---------- Source material
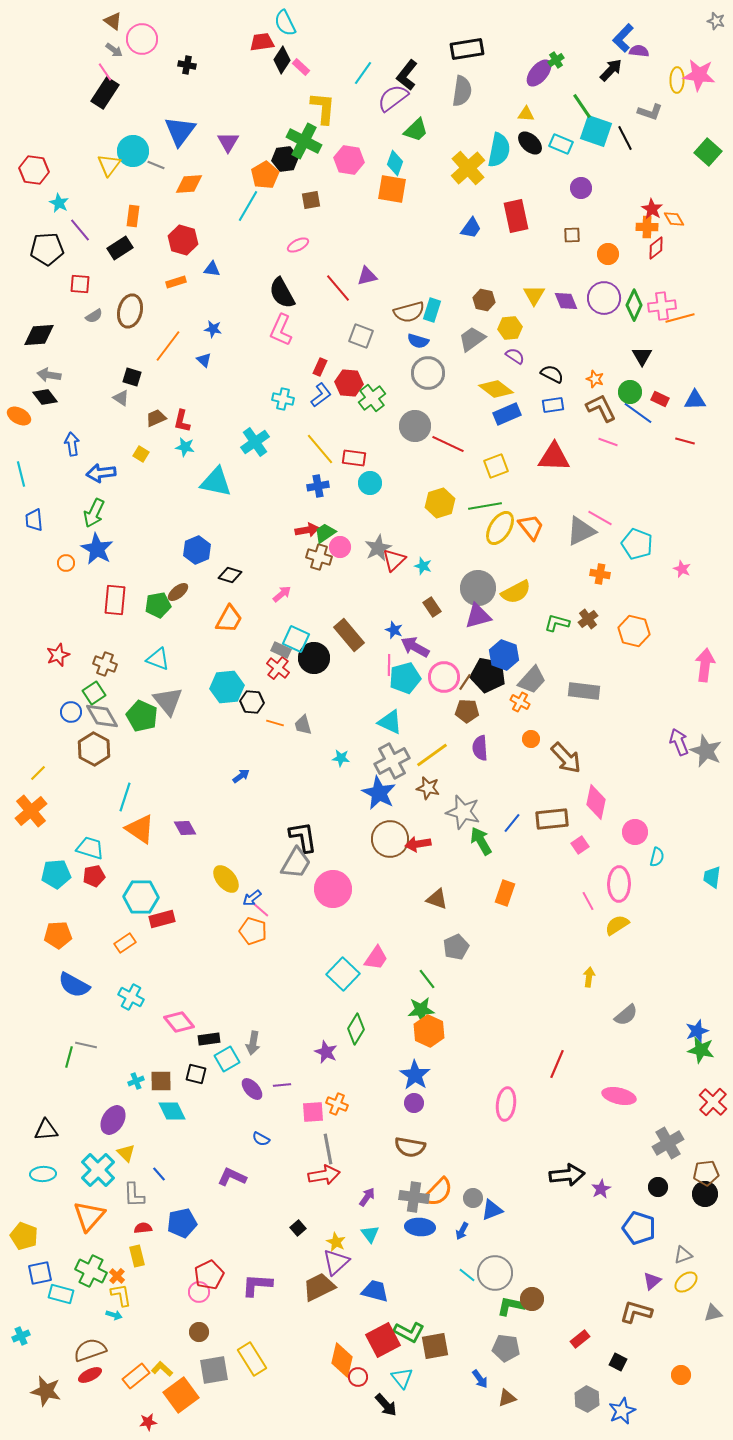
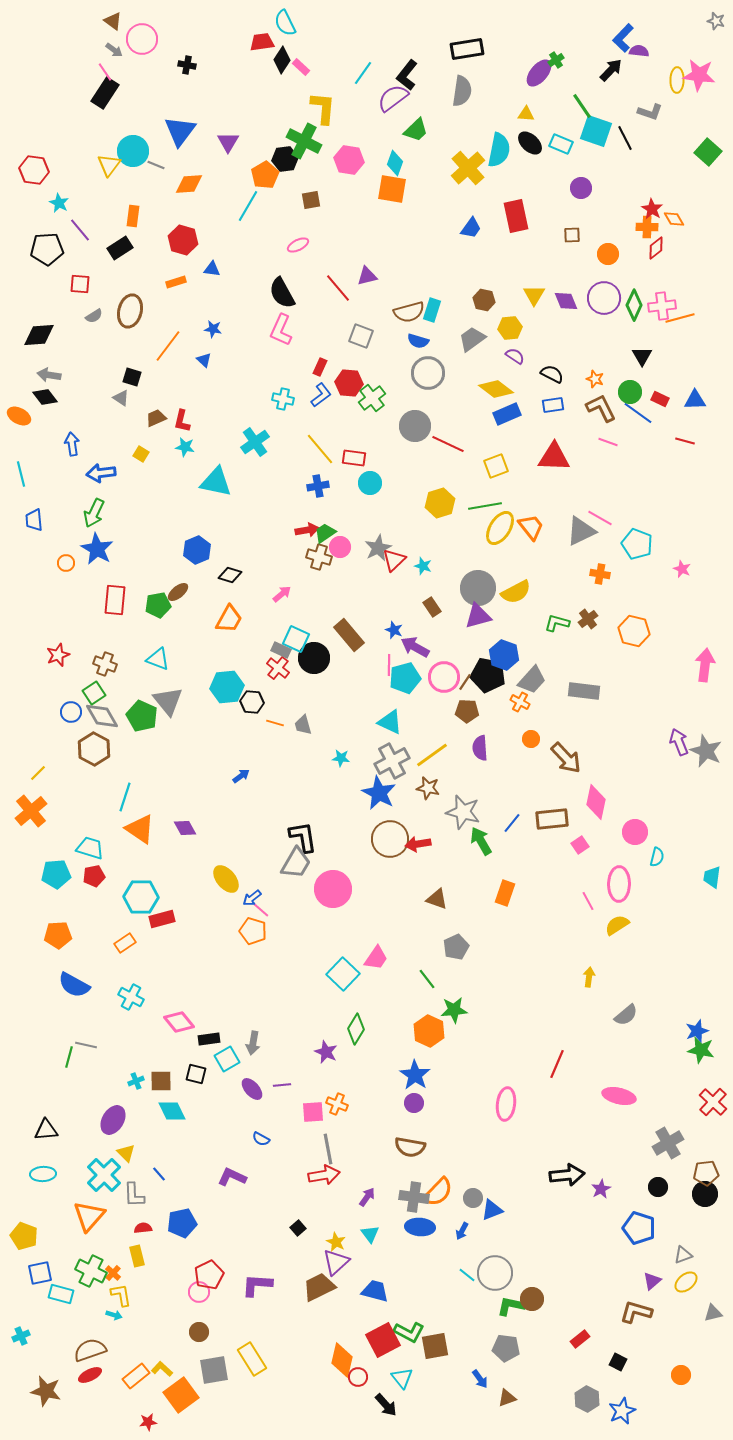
green star at (421, 1010): moved 33 px right
cyan cross at (98, 1170): moved 6 px right, 5 px down
orange cross at (117, 1276): moved 4 px left, 3 px up
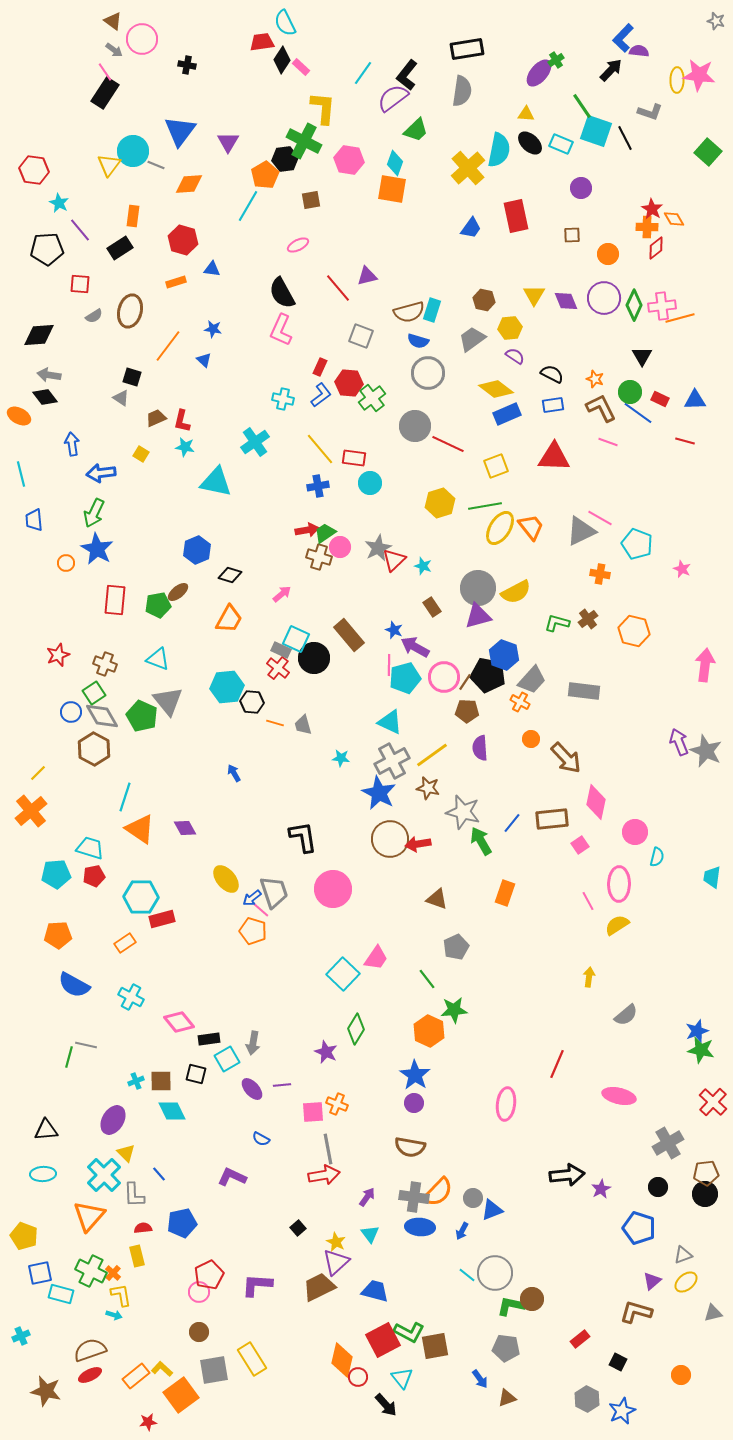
blue arrow at (241, 776): moved 7 px left, 3 px up; rotated 84 degrees counterclockwise
gray trapezoid at (296, 863): moved 22 px left, 29 px down; rotated 48 degrees counterclockwise
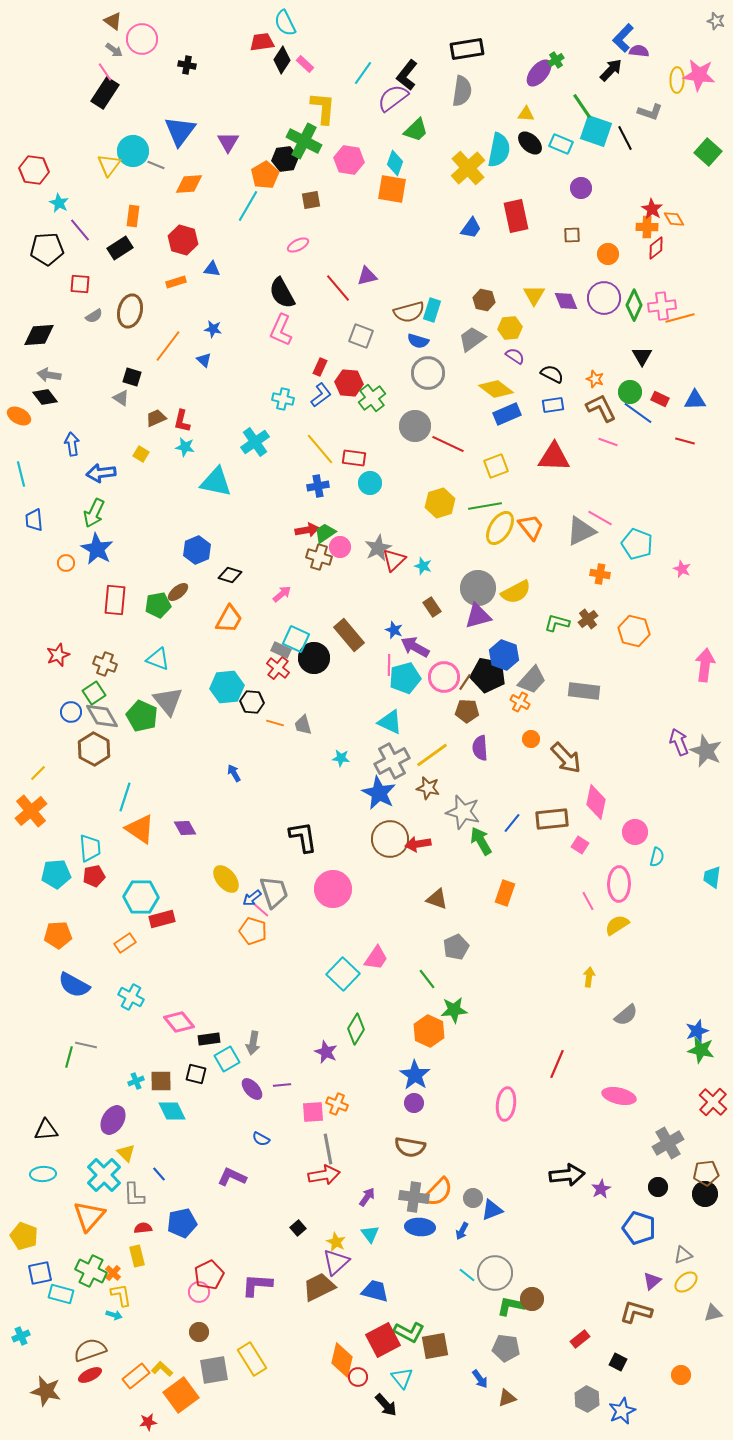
pink rectangle at (301, 67): moved 4 px right, 3 px up
pink square at (580, 845): rotated 24 degrees counterclockwise
cyan trapezoid at (90, 848): rotated 68 degrees clockwise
--------------------
- Goal
Reproduce the lines of every block in the records with "moved" replaced by "shifted" at each occurrence and everything else left unchanged. Leave out the picture lines.

- Right answer
green star at (421, 1010): shifted 33 px right
cyan cross at (98, 1170): shifted 6 px right, 5 px down
orange cross at (117, 1276): shifted 4 px left, 3 px up
blue arrow at (241, 776): shifted 7 px left, 3 px up; rotated 84 degrees counterclockwise
gray trapezoid at (296, 863): shifted 22 px left, 29 px down; rotated 48 degrees counterclockwise
pink rectangle at (301, 67): shifted 4 px right, 3 px up
pink square at (580, 845): rotated 24 degrees counterclockwise
cyan trapezoid at (90, 848): rotated 68 degrees clockwise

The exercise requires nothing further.